[Items from a dataset]

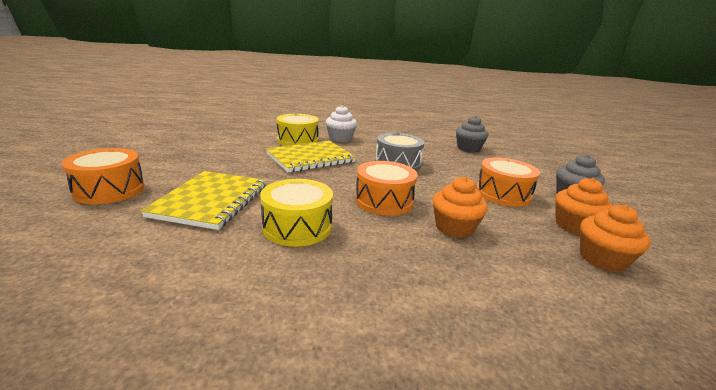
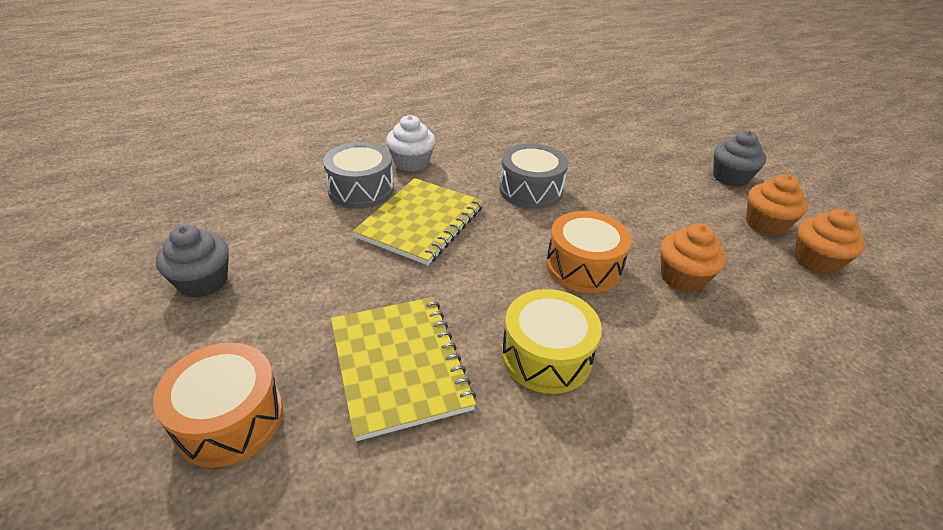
camera: 30 degrees left, 15 degrees up
(297, 140) = (361, 190): yellow drum -> grey drum
(468, 149) = (574, 128): grey cupcake -> grey cupcake (203, 282)
(503, 194) = (674, 200): orange drum -> none

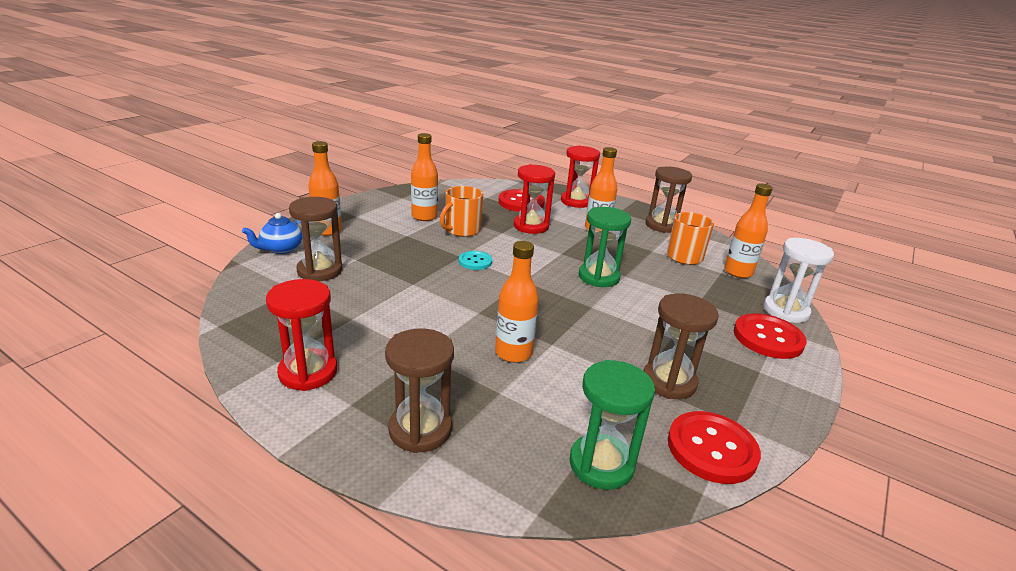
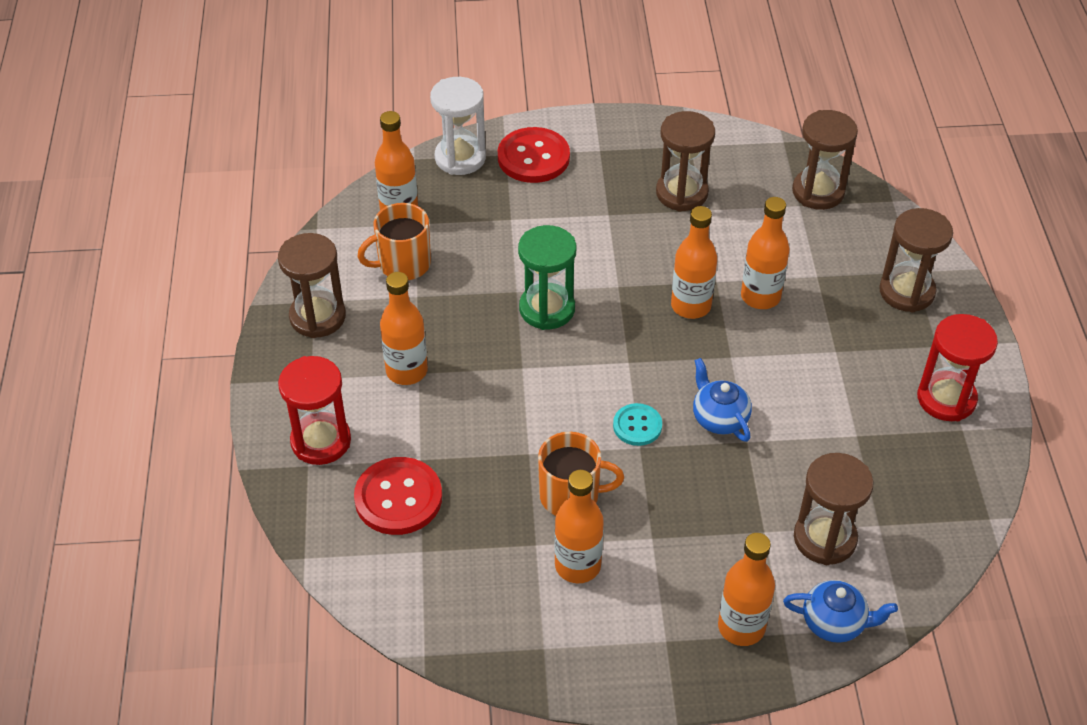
camera: 125 degrees left, 20 degrees up
(441, 284) = (719, 418): none -> blue teapot
(531, 226) = (475, 437): red hourglass -> none
(541, 321) = (691, 306): none -> orange bottle
(601, 464) = (818, 192): green hourglass -> brown hourglass
(712, 449) = (735, 149): red button -> none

◆ Exercise directions:
Each entry above is to be restated exactly, without its images.

◆ Answer box:
camera: 30 degrees left, 15 degrees up
(297, 140) = (361, 190): yellow drum -> grey drum
(468, 149) = (574, 128): grey cupcake -> grey cupcake (203, 282)
(503, 194) = (674, 200): orange drum -> none

camera: 125 degrees left, 20 degrees up
(441, 284) = (719, 418): none -> blue teapot
(531, 226) = (475, 437): red hourglass -> none
(541, 321) = (691, 306): none -> orange bottle
(601, 464) = (818, 192): green hourglass -> brown hourglass
(712, 449) = (735, 149): red button -> none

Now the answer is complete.